══ INPUT DATA
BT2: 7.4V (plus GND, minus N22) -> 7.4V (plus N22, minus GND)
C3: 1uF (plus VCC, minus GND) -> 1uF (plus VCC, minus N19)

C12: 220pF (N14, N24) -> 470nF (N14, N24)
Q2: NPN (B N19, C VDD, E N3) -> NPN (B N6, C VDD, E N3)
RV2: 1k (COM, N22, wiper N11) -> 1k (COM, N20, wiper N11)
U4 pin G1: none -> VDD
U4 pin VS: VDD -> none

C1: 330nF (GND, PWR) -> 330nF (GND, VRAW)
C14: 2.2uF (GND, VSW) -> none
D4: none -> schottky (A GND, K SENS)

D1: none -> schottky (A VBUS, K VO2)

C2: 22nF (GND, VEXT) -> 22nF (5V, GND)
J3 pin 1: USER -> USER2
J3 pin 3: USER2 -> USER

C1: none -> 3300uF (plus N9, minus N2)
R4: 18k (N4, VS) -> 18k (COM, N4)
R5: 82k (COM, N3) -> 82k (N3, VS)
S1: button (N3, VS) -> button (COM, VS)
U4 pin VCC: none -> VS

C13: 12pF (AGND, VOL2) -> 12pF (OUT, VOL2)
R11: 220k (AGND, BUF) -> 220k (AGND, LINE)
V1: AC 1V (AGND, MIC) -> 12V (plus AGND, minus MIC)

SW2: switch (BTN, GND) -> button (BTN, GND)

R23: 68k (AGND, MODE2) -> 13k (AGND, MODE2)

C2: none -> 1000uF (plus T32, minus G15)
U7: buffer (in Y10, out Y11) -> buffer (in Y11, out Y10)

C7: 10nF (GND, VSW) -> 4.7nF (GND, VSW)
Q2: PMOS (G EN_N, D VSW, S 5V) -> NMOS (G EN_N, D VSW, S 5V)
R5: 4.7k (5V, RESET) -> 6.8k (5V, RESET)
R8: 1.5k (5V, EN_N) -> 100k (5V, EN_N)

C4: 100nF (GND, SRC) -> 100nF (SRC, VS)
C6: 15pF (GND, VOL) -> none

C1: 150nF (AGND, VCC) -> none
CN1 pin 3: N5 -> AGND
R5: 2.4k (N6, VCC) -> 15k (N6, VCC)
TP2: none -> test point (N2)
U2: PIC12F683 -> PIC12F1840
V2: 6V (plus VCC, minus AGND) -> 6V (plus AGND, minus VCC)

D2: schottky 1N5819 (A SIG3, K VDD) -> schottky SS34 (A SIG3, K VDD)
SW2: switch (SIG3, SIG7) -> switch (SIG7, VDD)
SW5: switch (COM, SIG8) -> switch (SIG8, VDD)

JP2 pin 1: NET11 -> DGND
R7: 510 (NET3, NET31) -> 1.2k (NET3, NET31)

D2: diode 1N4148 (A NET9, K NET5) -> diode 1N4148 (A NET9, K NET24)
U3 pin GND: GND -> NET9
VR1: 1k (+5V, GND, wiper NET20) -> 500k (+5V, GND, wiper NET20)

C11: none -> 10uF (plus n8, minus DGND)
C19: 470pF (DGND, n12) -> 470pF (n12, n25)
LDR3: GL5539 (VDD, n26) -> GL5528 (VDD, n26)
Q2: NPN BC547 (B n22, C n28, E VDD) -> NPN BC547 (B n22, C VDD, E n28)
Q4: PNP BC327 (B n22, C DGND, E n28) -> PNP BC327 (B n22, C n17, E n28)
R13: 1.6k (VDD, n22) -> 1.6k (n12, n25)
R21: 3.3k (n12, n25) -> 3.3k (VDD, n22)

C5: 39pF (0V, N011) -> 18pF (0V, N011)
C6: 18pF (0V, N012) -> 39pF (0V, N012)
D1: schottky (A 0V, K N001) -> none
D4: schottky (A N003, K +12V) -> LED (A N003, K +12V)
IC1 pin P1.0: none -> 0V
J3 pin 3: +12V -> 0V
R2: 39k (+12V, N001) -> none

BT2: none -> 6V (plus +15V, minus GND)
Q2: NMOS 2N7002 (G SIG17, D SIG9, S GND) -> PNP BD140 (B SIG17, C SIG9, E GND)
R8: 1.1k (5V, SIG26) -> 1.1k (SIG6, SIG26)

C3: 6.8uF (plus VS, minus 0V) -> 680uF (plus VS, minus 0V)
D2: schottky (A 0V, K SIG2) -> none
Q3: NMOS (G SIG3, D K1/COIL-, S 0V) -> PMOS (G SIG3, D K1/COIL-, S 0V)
════
WHAT YOU WILL DO
Your response should hold the lines from the first line of the entries above through the line with "U3 pin GND: GND -> NET9", each retyped exactly, and nothing else.

TASK SOLUTION
BT2: 7.4V (plus GND, minus N22) -> 7.4V (plus N22, minus GND)
C3: 1uF (plus VCC, minus GND) -> 1uF (plus VCC, minus N19)

C12: 220pF (N14, N24) -> 470nF (N14, N24)
Q2: NPN (B N19, C VDD, E N3) -> NPN (B N6, C VDD, E N3)
RV2: 1k (COM, N22, wiper N11) -> 1k (COM, N20, wiper N11)
U4 pin G1: none -> VDD
U4 pin VS: VDD -> none

C1: 330nF (GND, PWR) -> 330nF (GND, VRAW)
C14: 2.2uF (GND, VSW) -> none
D4: none -> schottky (A GND, K SENS)

D1: none -> schottky (A VBUS, K VO2)

C2: 22nF (GND, VEXT) -> 22nF (5V, GND)
J3 pin 1: USER -> USER2
J3 pin 3: USER2 -> USER

C1: none -> 3300uF (plus N9, minus N2)
R4: 18k (N4, VS) -> 18k (COM, N4)
R5: 82k (COM, N3) -> 82k (N3, VS)
S1: button (N3, VS) -> button (COM, VS)
U4 pin VCC: none -> VS

C13: 12pF (AGND, VOL2) -> 12pF (OUT, VOL2)
R11: 220k (AGND, BUF) -> 220k (AGND, LINE)
V1: AC 1V (AGND, MIC) -> 12V (plus AGND, minus MIC)

SW2: switch (BTN, GND) -> button (BTN, GND)

R23: 68k (AGND, MODE2) -> 13k (AGND, MODE2)

C2: none -> 1000uF (plus T32, minus G15)
U7: buffer (in Y10, out Y11) -> buffer (in Y11, out Y10)

C7: 10nF (GND, VSW) -> 4.7nF (GND, VSW)
Q2: PMOS (G EN_N, D VSW, S 5V) -> NMOS (G EN_N, D VSW, S 5V)
R5: 4.7k (5V, RESET) -> 6.8k (5V, RESET)
R8: 1.5k (5V, EN_N) -> 100k (5V, EN_N)

C4: 100nF (GND, SRC) -> 100nF (SRC, VS)
C6: 15pF (GND, VOL) -> none

C1: 150nF (AGND, VCC) -> none
CN1 pin 3: N5 -> AGND
R5: 2.4k (N6, VCC) -> 15k (N6, VCC)
TP2: none -> test point (N2)
U2: PIC12F683 -> PIC12F1840
V2: 6V (plus VCC, minus AGND) -> 6V (plus AGND, minus VCC)

D2: schottky 1N5819 (A SIG3, K VDD) -> schottky SS34 (A SIG3, K VDD)
SW2: switch (SIG3, SIG7) -> switch (SIG7, VDD)
SW5: switch (COM, SIG8) -> switch (SIG8, VDD)

JP2 pin 1: NET11 -> DGND
R7: 510 (NET3, NET31) -> 1.2k (NET3, NET31)

D2: diode 1N4148 (A NET9, K NET5) -> diode 1N4148 (A NET9, K NET24)
U3 pin GND: GND -> NET9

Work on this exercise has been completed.